** HOW TO COMPLETE THIS TASK **
What is needed here is every line of the records that includes "MISO".

** RECORDS SHOWN **
/---

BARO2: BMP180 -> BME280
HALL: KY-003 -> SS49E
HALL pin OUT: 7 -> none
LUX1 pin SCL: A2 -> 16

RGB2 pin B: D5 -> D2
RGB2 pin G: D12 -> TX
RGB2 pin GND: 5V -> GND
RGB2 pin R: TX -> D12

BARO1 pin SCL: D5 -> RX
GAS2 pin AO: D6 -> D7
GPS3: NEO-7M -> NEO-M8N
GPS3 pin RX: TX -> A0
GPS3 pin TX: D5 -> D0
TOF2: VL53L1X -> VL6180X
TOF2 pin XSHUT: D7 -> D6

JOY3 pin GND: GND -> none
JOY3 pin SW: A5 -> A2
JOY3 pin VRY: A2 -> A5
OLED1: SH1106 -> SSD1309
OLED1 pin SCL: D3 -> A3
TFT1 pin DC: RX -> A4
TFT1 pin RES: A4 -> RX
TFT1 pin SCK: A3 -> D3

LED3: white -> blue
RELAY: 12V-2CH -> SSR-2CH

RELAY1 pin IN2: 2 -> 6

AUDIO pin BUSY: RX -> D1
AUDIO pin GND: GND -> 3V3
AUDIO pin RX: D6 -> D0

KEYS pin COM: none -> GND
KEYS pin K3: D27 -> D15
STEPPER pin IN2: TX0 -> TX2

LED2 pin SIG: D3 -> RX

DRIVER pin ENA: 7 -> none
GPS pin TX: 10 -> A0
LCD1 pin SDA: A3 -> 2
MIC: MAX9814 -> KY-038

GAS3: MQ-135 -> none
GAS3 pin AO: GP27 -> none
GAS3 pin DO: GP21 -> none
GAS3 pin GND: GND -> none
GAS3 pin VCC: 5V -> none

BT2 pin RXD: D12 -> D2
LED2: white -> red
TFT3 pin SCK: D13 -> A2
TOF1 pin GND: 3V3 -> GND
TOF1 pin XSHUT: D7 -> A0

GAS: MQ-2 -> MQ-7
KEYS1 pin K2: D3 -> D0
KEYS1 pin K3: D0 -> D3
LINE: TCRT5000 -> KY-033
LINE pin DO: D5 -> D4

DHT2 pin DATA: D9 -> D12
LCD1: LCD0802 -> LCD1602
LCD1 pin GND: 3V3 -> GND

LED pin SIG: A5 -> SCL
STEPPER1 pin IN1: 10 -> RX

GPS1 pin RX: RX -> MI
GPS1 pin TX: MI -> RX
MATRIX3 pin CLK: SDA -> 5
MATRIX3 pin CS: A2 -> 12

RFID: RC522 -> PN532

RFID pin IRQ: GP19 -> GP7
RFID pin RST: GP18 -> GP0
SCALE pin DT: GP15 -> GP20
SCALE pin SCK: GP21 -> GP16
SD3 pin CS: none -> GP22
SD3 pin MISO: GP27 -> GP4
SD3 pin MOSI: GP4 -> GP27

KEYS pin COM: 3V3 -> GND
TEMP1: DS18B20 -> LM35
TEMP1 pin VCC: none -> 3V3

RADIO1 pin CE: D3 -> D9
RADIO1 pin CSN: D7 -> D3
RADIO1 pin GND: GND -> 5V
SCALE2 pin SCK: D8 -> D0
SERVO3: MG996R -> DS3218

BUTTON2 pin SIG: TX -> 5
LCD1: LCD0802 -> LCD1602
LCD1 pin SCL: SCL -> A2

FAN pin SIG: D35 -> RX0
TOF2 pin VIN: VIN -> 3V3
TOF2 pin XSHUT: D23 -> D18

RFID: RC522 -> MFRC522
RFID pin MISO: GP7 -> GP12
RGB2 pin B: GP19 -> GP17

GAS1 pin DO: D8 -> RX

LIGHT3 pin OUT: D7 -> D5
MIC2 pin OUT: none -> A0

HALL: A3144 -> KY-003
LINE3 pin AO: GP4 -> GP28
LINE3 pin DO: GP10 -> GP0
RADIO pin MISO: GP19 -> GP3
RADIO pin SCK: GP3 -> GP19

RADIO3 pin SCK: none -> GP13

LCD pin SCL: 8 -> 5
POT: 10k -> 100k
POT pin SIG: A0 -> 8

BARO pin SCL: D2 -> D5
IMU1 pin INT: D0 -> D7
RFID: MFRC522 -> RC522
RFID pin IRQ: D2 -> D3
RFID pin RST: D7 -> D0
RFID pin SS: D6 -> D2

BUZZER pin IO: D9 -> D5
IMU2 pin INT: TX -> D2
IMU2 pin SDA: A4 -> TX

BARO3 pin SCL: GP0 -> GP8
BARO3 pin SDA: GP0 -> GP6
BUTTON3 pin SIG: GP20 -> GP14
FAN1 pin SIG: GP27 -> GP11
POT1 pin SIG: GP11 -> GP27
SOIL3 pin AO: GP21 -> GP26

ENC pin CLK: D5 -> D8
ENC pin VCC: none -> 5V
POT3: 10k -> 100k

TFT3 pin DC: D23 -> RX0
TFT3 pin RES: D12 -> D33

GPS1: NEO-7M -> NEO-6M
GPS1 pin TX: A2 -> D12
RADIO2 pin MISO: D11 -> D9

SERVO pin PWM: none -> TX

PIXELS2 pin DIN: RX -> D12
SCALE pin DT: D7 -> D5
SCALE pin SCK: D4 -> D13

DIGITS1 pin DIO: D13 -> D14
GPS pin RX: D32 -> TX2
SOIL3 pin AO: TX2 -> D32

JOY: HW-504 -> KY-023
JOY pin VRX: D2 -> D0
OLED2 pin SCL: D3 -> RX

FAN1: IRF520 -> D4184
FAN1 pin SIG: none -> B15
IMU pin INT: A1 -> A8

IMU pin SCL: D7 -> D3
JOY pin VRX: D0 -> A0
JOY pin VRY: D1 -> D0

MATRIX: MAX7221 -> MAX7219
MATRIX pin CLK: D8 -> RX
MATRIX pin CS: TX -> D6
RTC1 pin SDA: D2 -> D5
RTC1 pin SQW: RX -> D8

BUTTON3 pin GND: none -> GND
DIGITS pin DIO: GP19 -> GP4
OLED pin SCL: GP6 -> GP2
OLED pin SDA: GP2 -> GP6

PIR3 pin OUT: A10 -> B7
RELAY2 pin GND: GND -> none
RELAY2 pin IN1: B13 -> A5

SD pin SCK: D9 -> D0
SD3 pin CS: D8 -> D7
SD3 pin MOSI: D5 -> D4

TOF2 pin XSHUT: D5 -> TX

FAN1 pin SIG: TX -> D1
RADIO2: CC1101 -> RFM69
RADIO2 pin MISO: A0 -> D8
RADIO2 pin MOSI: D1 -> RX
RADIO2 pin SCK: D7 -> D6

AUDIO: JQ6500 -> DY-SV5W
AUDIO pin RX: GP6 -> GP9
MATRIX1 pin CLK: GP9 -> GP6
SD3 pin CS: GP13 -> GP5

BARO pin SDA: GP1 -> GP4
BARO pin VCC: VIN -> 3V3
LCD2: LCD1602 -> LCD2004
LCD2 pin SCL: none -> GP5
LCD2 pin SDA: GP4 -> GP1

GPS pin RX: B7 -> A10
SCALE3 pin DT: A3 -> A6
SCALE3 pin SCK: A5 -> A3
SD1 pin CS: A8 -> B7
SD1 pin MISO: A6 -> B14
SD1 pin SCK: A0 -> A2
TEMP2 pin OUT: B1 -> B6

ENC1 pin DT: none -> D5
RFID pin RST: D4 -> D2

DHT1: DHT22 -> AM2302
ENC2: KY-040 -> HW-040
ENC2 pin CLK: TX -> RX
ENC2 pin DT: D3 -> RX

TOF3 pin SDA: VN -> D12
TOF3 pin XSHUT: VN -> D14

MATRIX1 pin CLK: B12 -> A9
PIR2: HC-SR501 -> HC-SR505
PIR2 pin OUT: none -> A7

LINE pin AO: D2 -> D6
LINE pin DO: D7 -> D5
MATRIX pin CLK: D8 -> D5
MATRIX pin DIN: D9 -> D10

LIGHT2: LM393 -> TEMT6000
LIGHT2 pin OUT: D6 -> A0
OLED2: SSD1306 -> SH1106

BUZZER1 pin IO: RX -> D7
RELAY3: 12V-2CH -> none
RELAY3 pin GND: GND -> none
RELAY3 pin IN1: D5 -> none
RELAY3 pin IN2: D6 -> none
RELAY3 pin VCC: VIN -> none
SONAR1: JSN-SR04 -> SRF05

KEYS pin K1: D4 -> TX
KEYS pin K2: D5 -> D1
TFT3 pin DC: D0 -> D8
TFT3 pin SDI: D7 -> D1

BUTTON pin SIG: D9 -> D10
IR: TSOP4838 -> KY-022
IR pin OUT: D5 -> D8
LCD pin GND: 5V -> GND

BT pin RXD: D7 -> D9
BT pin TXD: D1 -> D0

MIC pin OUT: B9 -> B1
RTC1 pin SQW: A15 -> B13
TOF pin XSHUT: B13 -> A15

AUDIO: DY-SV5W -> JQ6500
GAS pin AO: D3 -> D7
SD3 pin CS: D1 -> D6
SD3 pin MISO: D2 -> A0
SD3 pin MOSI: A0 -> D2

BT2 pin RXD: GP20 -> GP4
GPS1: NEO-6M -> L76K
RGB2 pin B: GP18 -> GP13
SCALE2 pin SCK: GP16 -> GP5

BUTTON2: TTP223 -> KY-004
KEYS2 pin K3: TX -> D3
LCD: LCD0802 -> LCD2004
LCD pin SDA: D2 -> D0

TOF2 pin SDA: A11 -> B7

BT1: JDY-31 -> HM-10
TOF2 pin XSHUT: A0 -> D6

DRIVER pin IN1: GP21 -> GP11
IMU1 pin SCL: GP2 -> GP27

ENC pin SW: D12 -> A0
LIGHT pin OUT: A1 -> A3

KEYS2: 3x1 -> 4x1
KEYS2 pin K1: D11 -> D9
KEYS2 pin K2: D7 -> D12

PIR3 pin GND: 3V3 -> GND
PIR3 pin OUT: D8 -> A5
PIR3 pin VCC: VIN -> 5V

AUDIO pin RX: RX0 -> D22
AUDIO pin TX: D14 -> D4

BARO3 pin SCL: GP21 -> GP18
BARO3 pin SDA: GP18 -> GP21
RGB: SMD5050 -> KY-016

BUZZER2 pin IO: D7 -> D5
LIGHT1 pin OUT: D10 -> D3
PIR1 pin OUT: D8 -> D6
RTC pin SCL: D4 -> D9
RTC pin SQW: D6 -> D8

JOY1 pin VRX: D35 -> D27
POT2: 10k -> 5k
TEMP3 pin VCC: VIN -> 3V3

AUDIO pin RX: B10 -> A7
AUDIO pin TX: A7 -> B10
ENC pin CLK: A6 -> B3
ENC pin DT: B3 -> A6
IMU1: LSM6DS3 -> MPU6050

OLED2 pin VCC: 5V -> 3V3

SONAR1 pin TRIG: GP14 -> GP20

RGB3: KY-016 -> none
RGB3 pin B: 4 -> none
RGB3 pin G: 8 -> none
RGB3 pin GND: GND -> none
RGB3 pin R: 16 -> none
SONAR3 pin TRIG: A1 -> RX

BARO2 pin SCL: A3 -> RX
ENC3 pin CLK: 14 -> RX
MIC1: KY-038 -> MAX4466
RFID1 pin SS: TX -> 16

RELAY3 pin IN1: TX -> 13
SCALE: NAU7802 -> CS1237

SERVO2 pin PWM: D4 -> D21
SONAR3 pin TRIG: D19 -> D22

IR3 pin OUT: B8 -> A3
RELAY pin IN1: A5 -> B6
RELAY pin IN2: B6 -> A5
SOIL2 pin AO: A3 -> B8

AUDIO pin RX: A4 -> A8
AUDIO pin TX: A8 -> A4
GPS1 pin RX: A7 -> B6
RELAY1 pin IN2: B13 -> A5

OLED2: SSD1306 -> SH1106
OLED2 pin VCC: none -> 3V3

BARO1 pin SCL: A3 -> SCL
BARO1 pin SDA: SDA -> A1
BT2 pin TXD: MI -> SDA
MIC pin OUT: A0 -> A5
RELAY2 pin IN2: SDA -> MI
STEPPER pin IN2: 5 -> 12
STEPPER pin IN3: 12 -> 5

\---

** RESULT FOR THIS TASK **
SD3 pin MISO: GP27 -> GP4
RFID pin MISO: GP7 -> GP12
RADIO pin MISO: GP19 -> GP3
RADIO2 pin MISO: D11 -> D9
RADIO2 pin MISO: A0 -> D8
SD1 pin MISO: A6 -> B14
SD3 pin MISO: D2 -> A0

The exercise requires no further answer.